▶ **Exercise objective**:
Your answer should be every line with the word "white", copied from the data below.

▶ **Study material**:
○ ○ ○ ○ ○ ○ ○

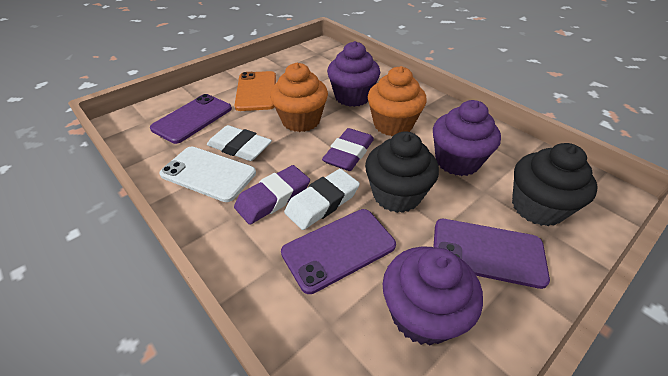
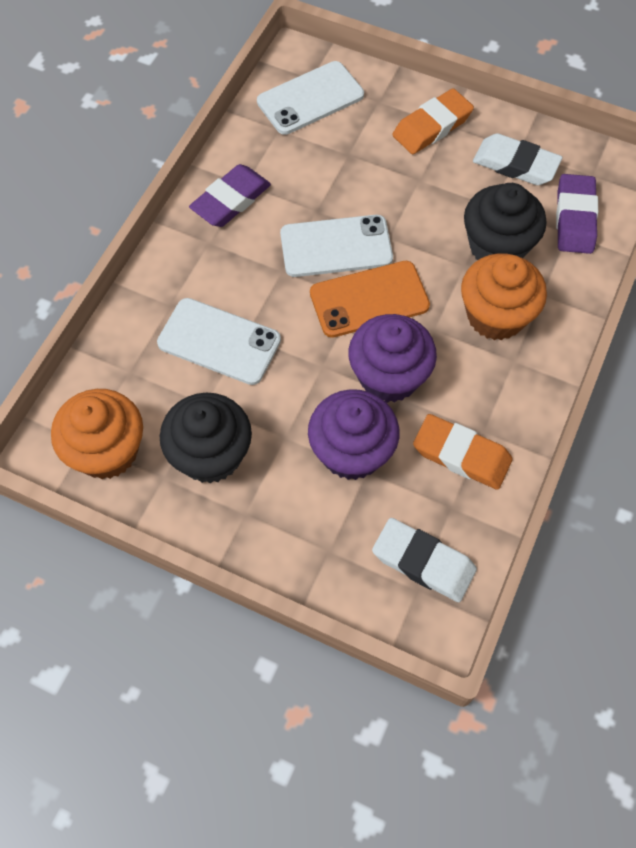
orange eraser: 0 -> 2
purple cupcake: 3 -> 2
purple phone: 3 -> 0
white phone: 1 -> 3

○ ○ ○ ○ ○ ○ ○

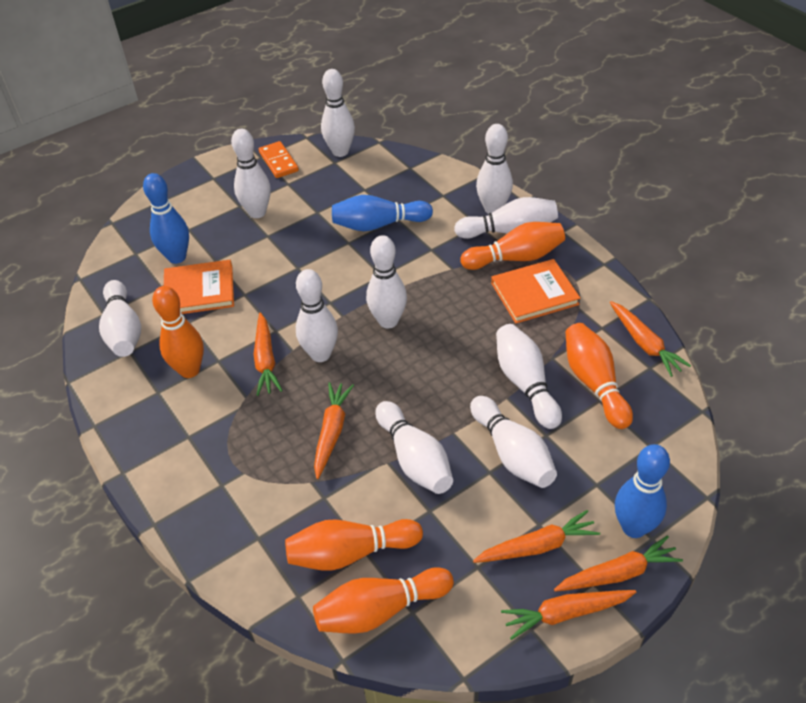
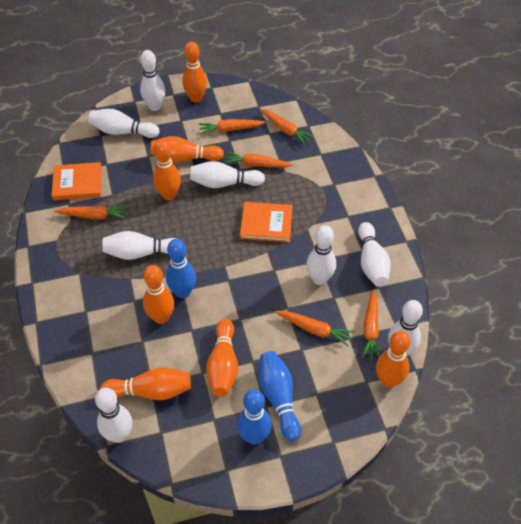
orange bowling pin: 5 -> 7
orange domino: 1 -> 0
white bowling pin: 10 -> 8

○ ○ ○ ○ ○ ○ ○

▶ **Result for this task**:
white phone: 1 -> 3
white bowling pin: 10 -> 8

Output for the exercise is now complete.